▸ **Exercise instructions**: The material below holds a span beginning at the line with "D1: LED red" and ending at the line with "U5: NOT CD4069". Quote that span exactly, both ends included, and only that span.

▸ **Listed records**:

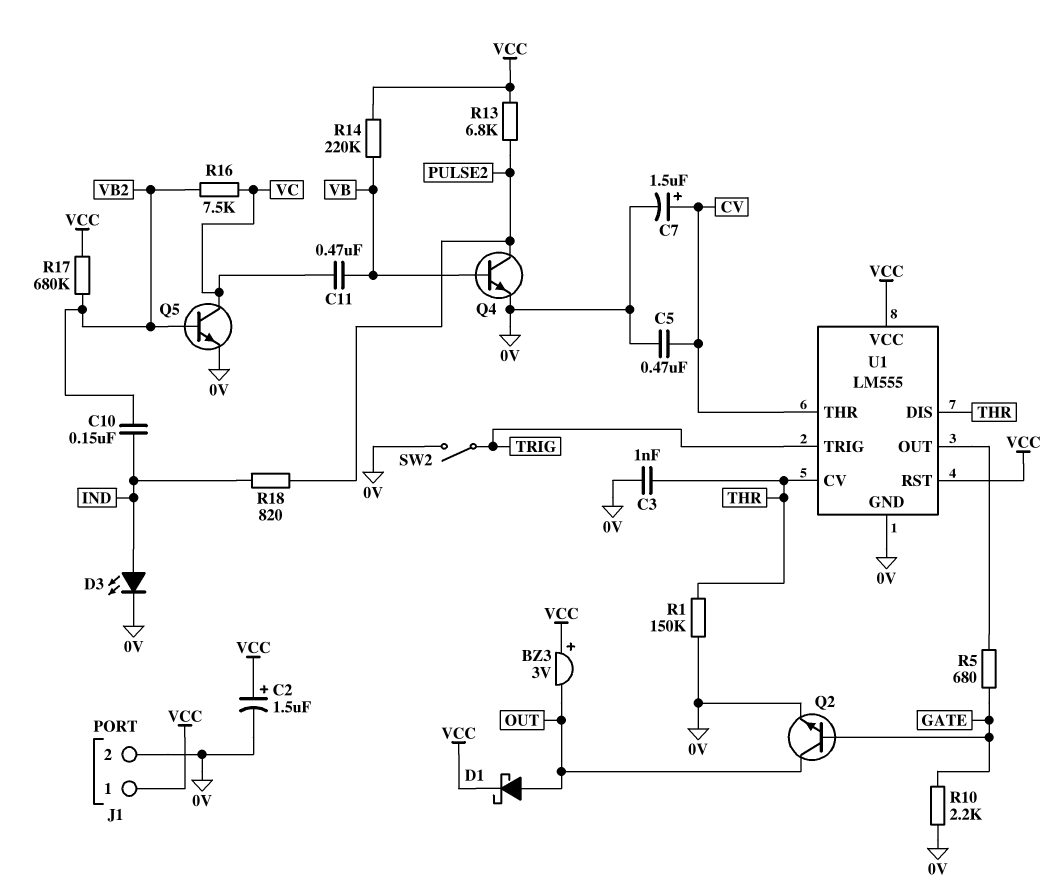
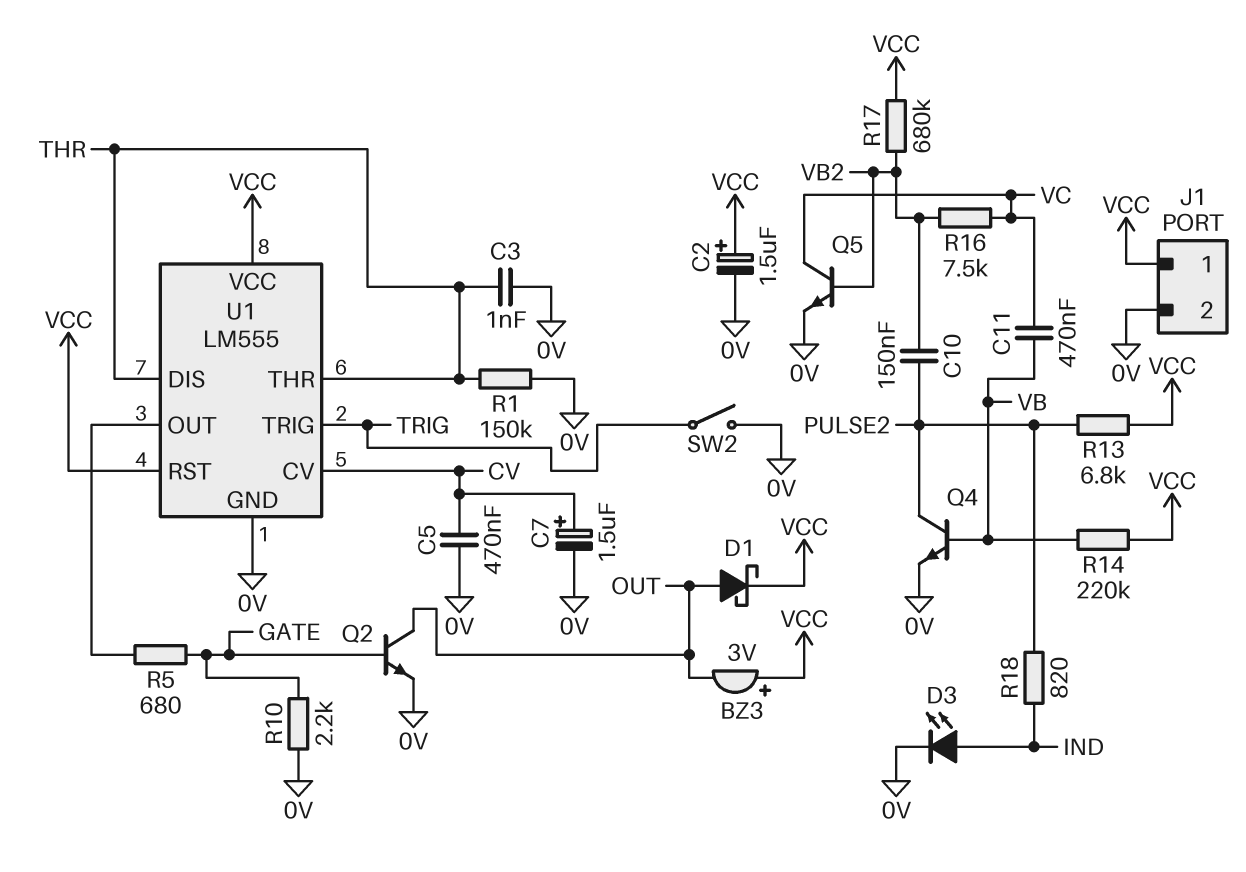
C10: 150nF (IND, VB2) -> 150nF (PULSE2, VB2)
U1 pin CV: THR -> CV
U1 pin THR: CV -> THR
---
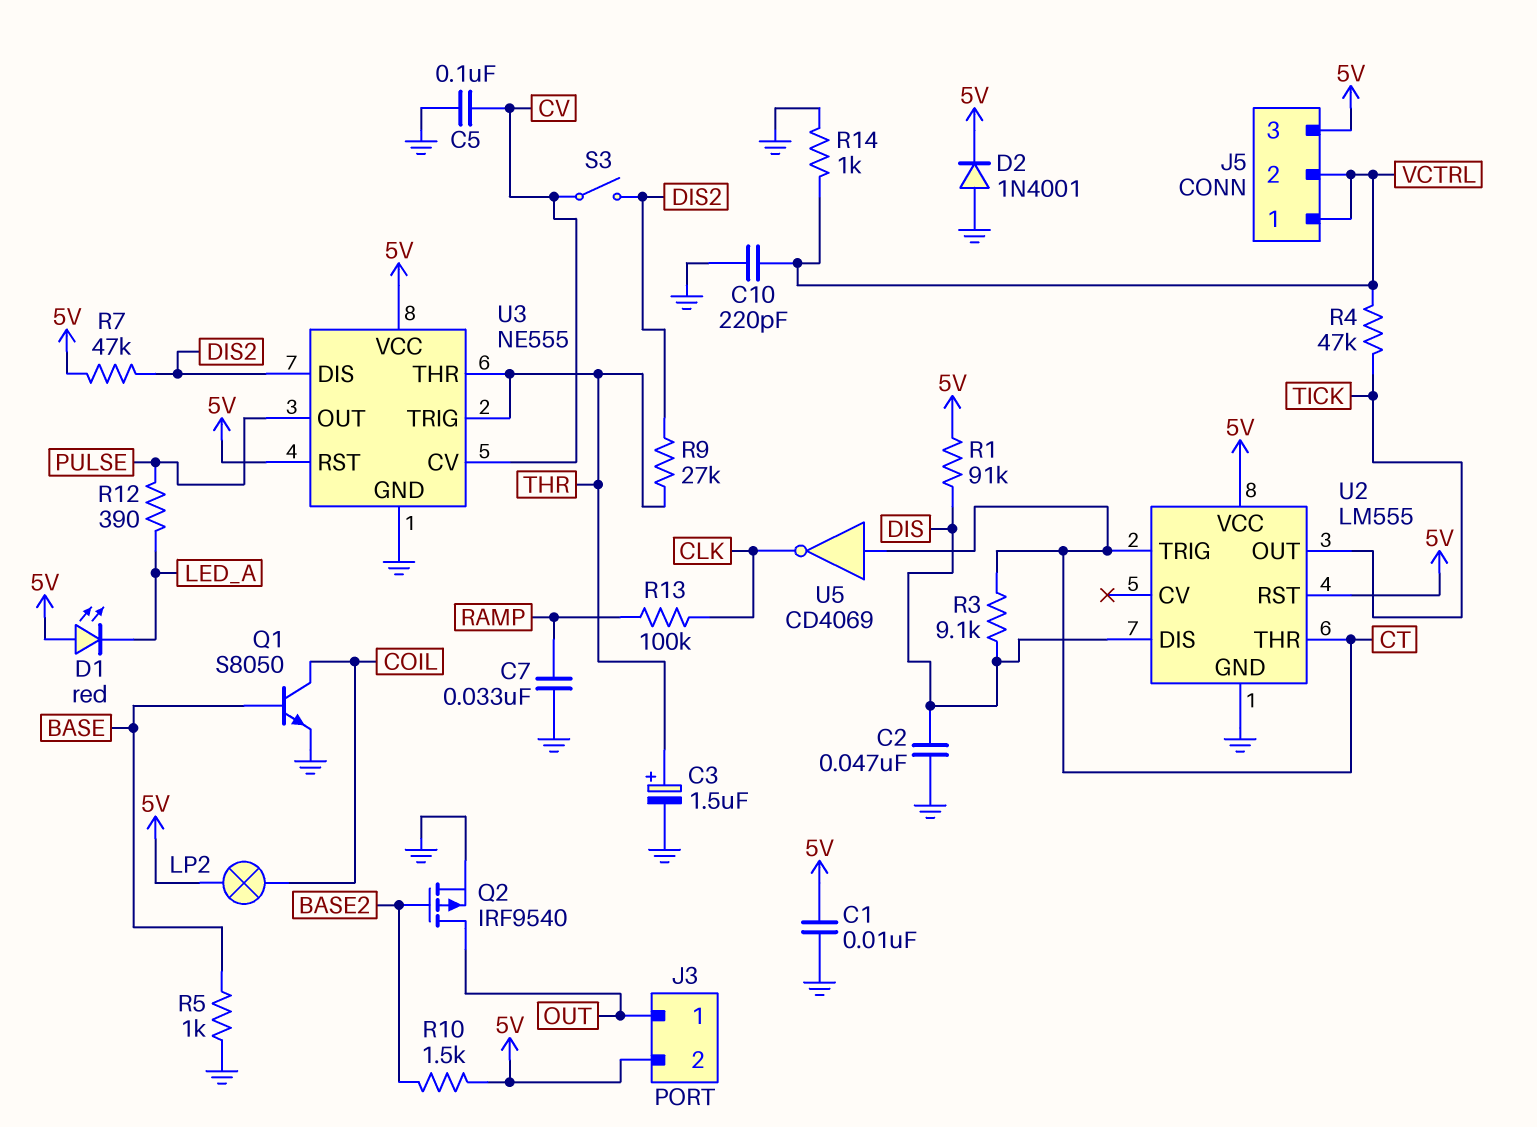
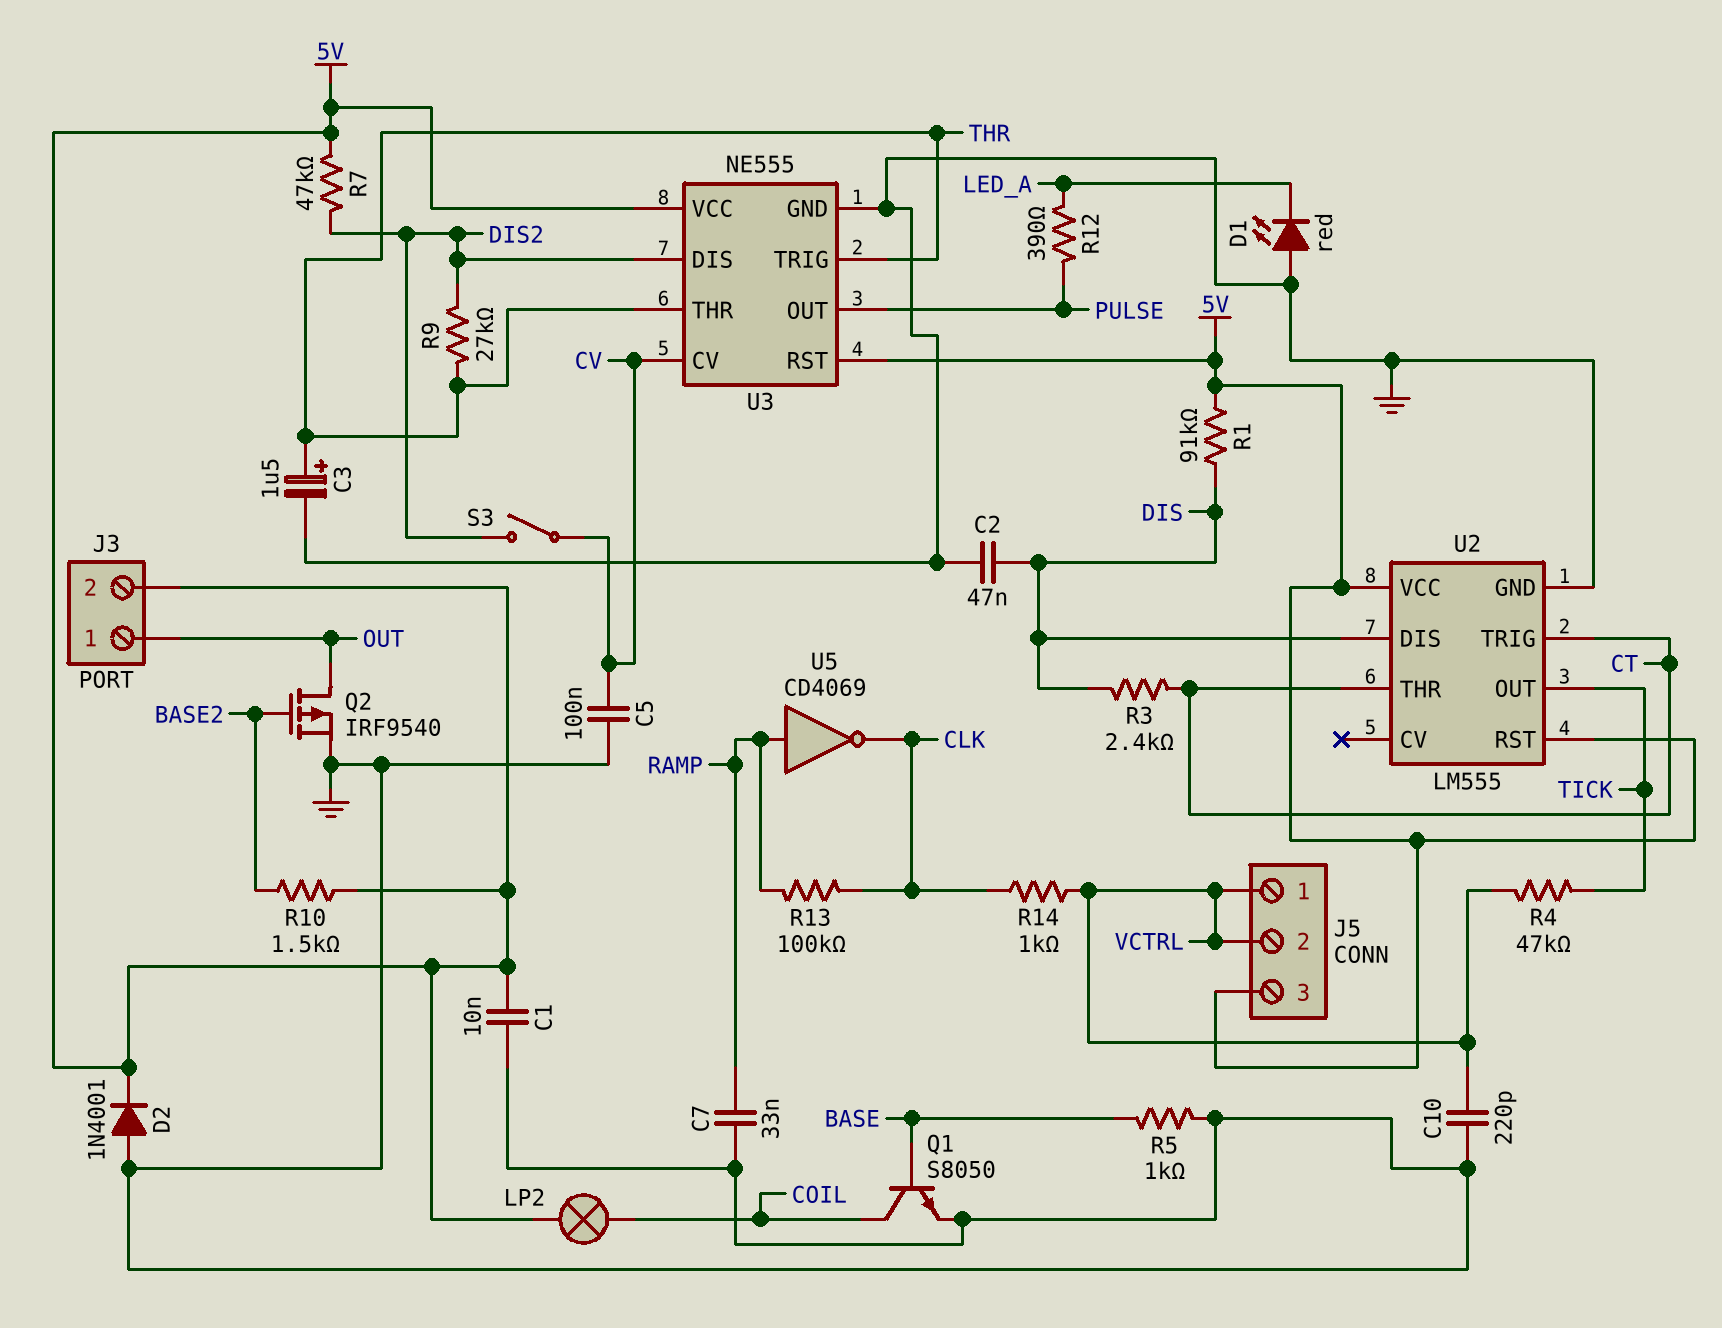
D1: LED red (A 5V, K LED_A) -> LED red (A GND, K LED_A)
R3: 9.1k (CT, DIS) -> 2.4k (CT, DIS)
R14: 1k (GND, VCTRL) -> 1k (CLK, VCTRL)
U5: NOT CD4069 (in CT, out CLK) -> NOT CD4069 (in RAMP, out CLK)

▸ **Exercise response**:
D1: LED red (A 5V, K LED_A) -> LED red (A GND, K LED_A)
R3: 9.1k (CT, DIS) -> 2.4k (CT, DIS)
R14: 1k (GND, VCTRL) -> 1k (CLK, VCTRL)
U5: NOT CD4069 (in CT, out CLK) -> NOT CD4069 (in RAMP, out CLK)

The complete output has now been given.